What to do »
Word for word, reproduce all entries below, leaving every picture out.

────────

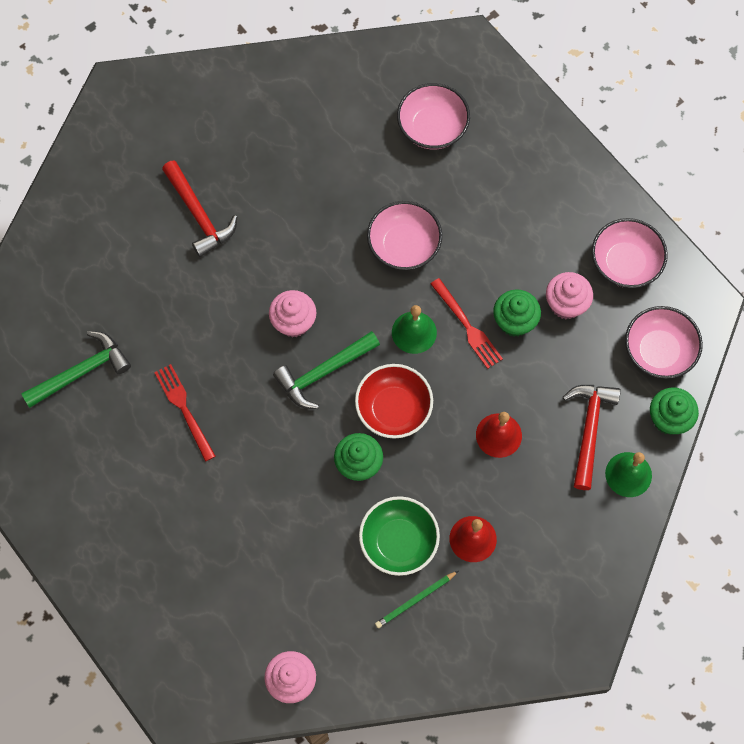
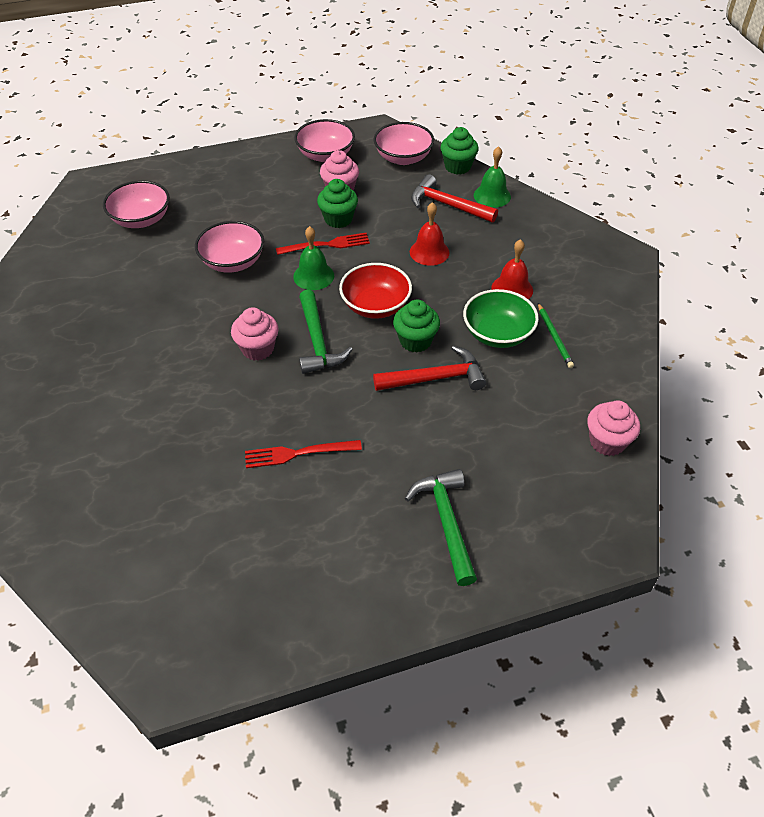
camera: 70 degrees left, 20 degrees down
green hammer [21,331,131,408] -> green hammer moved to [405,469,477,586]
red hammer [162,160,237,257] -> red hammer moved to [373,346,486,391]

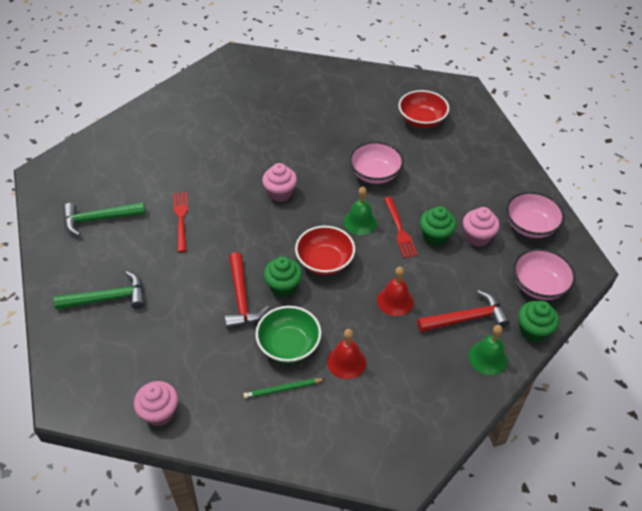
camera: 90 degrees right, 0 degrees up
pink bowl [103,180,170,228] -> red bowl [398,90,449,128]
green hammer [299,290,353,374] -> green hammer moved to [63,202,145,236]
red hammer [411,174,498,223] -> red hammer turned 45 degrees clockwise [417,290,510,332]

────────

Exercise output »
camera: 70 degrees left, 20 degrees down
green hammer [21,331,131,408] -> green hammer moved to [405,469,477,586]
red hammer [162,160,237,257] -> red hammer moved to [373,346,486,391]

camera: 90 degrees right, 0 degrees up
pink bowl [103,180,170,228] -> red bowl [398,90,449,128]
green hammer [299,290,353,374] -> green hammer moved to [63,202,145,236]
red hammer [411,174,498,223] -> red hammer turned 45 degrees clockwise [417,290,510,332]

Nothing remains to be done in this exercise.